[Records to process — start]

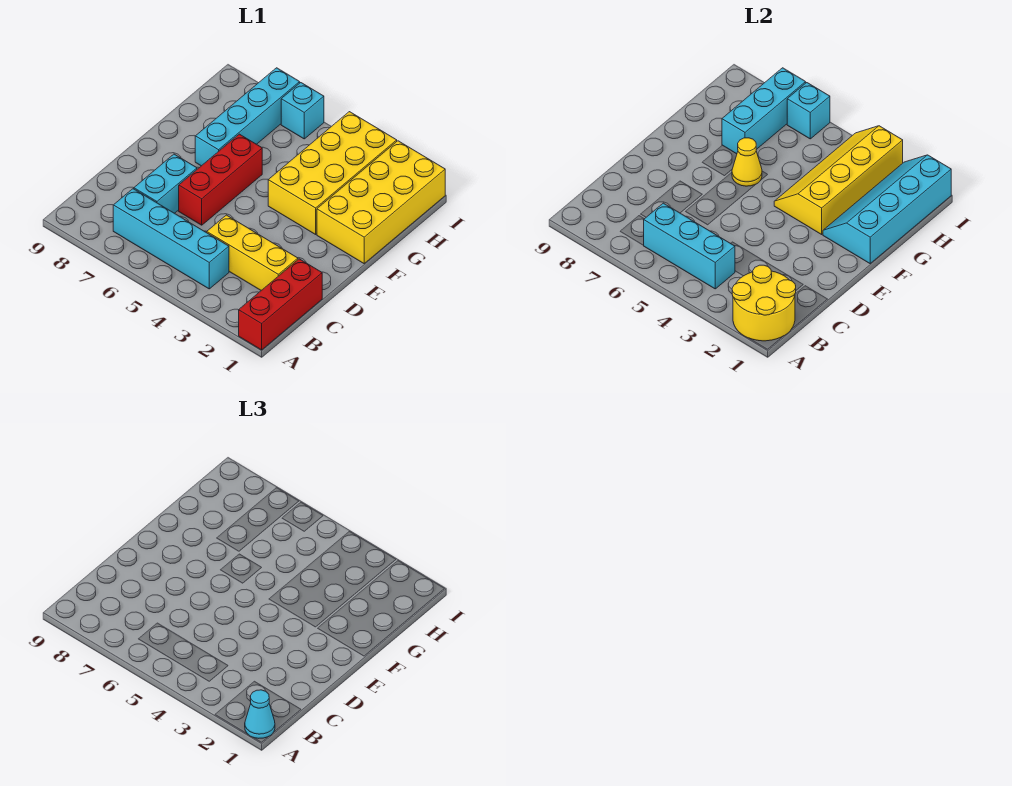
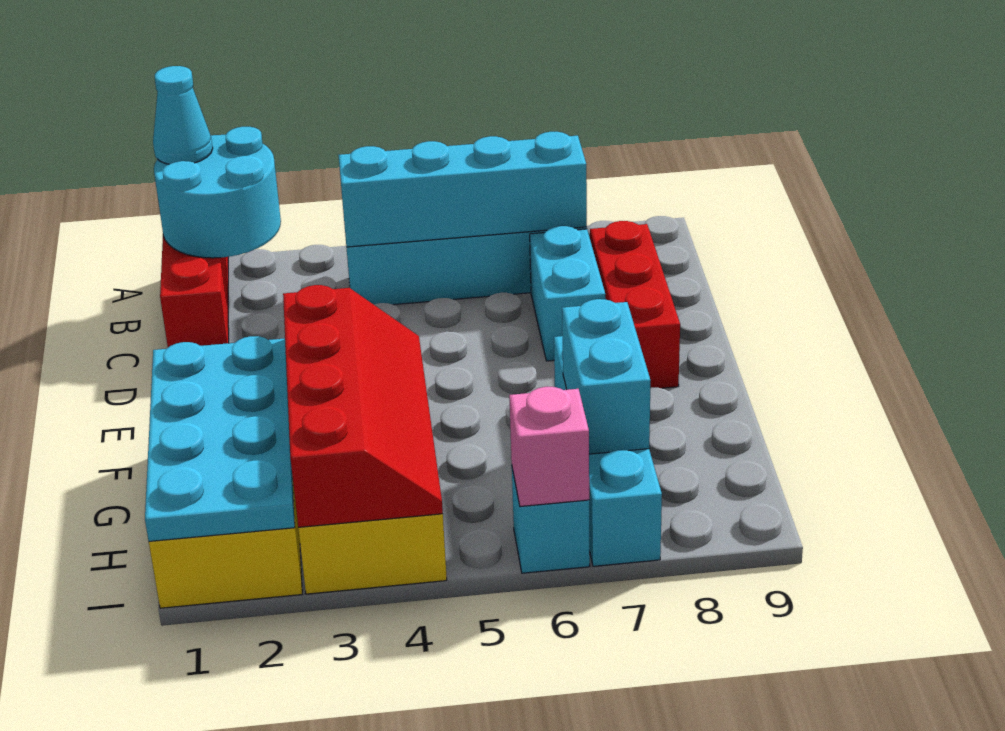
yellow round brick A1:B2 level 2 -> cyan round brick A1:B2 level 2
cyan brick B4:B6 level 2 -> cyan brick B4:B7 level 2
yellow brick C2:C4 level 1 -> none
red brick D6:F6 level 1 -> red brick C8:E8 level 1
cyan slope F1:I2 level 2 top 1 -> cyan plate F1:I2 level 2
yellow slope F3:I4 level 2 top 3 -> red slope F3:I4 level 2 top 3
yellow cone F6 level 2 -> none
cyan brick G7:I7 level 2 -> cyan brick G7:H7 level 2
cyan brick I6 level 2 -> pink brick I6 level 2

[Records to process — finish]
[Records to process — start]

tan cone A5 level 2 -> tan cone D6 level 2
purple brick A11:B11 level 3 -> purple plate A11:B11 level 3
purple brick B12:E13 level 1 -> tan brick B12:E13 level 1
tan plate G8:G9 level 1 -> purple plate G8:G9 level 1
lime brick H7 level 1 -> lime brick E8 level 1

[Records to process — finish]

What you have to do: When a line in the records above contains the word "cyan", copy it.

Result:
yellow round brick A1:B2 level 2 -> cyan round brick A1:B2 level 2
cyan brick B4:B6 level 2 -> cyan brick B4:B7 level 2
cyan slope F1:I2 level 2 top 1 -> cyan plate F1:I2 level 2
cyan brick G7:I7 level 2 -> cyan brick G7:H7 level 2
cyan brick I6 level 2 -> pink brick I6 level 2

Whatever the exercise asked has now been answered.